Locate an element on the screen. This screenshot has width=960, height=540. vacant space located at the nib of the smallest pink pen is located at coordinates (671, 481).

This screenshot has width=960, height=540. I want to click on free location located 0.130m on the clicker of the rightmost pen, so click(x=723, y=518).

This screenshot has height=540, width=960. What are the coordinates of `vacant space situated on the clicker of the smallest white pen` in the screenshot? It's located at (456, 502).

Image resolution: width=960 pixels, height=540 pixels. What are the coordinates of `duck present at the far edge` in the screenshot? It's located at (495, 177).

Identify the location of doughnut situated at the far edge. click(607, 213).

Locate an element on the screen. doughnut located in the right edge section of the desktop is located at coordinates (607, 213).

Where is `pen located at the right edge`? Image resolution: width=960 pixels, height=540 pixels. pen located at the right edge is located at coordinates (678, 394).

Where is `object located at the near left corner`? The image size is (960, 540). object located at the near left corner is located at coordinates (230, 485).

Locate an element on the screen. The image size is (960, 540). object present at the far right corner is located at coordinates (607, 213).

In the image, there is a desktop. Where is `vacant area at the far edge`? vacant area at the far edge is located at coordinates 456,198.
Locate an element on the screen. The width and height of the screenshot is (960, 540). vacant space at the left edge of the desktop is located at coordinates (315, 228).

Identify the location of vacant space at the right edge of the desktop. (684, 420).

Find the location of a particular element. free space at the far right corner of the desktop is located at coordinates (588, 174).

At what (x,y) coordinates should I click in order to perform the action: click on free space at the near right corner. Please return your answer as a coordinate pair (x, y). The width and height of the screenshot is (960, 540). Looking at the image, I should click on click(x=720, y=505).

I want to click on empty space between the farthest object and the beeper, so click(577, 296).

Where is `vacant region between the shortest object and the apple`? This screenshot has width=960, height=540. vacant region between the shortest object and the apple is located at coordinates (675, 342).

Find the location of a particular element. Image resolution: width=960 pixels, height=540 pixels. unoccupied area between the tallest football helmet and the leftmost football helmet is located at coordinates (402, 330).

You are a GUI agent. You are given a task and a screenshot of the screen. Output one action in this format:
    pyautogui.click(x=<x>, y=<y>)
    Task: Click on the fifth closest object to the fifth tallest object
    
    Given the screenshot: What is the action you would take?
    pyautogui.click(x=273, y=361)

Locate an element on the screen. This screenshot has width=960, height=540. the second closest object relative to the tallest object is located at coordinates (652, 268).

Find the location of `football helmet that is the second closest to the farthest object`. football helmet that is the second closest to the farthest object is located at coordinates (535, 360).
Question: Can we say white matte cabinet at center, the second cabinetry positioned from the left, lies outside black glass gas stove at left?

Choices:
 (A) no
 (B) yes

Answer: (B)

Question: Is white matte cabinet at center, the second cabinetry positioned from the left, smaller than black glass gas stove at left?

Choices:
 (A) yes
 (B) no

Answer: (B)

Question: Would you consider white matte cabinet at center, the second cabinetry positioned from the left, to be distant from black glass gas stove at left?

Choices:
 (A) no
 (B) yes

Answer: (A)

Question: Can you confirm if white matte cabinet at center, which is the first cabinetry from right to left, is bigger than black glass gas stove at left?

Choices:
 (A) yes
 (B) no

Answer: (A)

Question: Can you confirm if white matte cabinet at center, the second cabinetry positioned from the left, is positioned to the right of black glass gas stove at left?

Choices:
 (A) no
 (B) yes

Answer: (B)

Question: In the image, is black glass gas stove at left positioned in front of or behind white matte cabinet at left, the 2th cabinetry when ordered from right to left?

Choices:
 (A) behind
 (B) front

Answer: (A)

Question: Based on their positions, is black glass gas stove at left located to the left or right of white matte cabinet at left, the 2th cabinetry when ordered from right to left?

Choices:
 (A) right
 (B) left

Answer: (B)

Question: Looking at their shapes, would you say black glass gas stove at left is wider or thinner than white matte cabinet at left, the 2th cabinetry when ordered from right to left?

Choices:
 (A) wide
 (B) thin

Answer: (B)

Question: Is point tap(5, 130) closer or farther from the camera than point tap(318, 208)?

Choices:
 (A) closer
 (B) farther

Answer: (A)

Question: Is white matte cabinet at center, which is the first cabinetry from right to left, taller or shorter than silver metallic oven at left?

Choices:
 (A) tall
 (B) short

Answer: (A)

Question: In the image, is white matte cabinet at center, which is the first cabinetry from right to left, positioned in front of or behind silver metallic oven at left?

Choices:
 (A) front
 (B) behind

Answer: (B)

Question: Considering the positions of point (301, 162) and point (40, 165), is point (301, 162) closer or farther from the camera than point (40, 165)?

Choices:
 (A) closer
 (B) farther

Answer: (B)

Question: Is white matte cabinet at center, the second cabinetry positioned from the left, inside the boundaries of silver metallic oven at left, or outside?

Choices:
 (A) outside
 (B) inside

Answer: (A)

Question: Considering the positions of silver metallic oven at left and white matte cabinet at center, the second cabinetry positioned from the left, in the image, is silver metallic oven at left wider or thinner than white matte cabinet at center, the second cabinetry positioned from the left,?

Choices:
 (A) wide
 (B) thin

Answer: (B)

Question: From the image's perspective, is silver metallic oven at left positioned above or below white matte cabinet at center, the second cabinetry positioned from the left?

========================================================================

- _Problem statement_
Copy the data word for word from the line with "You are a GUI" to the line with "Task: Click on", including both of those lines.

- _Reply_
You are a GUI agent. You are given a task and a screenshot of the screen. Output one action in this format:
    pyautogui.click(x=<x>, y=<y>)
    Task: Click on the fifth closest object to the fifth tallest object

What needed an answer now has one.